DATA EXTRACT below:

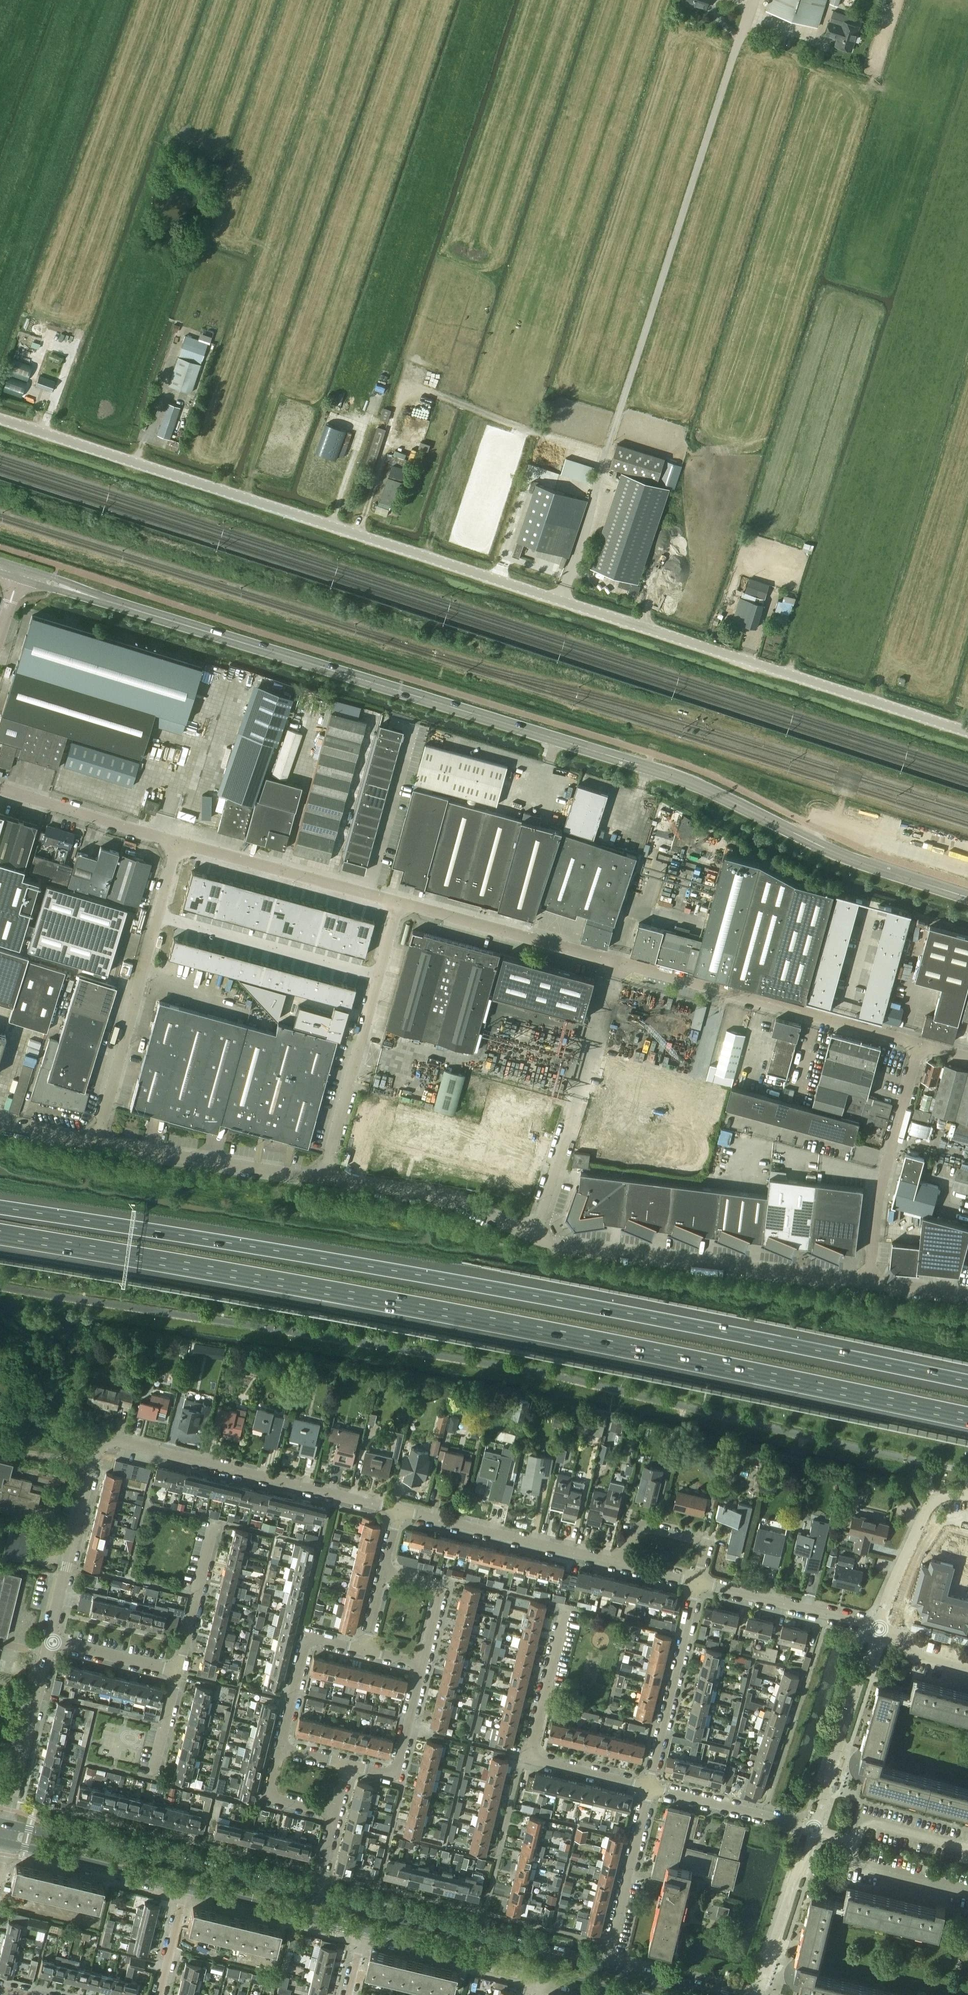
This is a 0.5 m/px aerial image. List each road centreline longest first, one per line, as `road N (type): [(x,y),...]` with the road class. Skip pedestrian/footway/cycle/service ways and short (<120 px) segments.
road 1 (tertiary): [(967,731),(0,418)]
road 2 (secondary): [(967,896),(877,868),(673,775),(20,572)]
road 3 (motorway): [(0,1235),(562,1335),(967,1418)]
road 4 (motorway): [(967,1382),(489,1288),(0,1207)]
road 5 (unclassified): [(920,1046),(399,904)]
road 6 (residential): [(396,1510),(127,1443),(104,1445),(90,1467),(47,1643)]
road 7 (unclassified): [(872,1282),(533,1237)]
road 8 (tertiary): [(318,1898),(5,1825)]
road 9 (unclassified): [(98,1144),(178,844)]
road 10 (tertiary): [(604,1969),(318,1898)]
road 11 (unclassified): [(324,1178),(399,904)]
road 12 (unclassified): [(872,1282),(880,1208),(920,1046)]
road 13 (residential): [(621,1566),(396,1510)]
road 14 (unclassified): [(399,904),(178,844)]
road 15 (unclassified): [(324,1178),(98,1144)]
road 16 (unclassified): [(533,1237),(451,1198),(324,1178)]
road 17 (residential): [(879,1628),(813,1828)]
road 18 (residential): [(651,1784),(697,1584)]
road 19 (residential): [(604,1969),(651,1784)]
road 20 (tertiary): [(3,1843),(187,1886)]
road 21 (residential): [(879,1628),(697,1584)]
road 22 (residential): [(47,1643),(5,1825)]
road 23 (unclassified): [(178,844),(0,789)]
road 24 (tertiary): [(362,1931),(538,1972)]
road 25 (tertiary): [(187,1886),(362,1931)]
road 26 (residential): [(813,1828),(760,1994)]
road 27 (residential): [(967,1496),(935,1499),(924,1513),(879,1628)]
road 28 (residential): [(813,1828),(651,1784)]
road 29 (residential): [(362,1655),(303,1639),(278,1742)]
road 30 (residential): [(697,1584),(708,1546),(631,1526),(621,1566)]
road 31 (residential): [(425,1671),(447,1580),(383,1564)]
road 32 (residential): [(349,1760),(400,1773),(425,1671)]
road 33 (residential): [(182,1674),(218,1522)]
road 34 (residential): [(525,1752),(561,1608)]
road 35 (residential): [(182,1674),(47,1643)]
road 36 (residential): [(651,1784),(525,1752)]
road 37 (unclassified): [(533,1237),(572,1114)]
road 38 (residential): [(278,1742),(265,1793),(337,1811)]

End of DATA EXTRACT.

Search the entries above for "motorway". Return every line that has it.

### OUTPUT OF THE TASK
road 3 (motorway): [(0,1235),(562,1335),(967,1418)]
road 4 (motorway): [(967,1382),(489,1288),(0,1207)]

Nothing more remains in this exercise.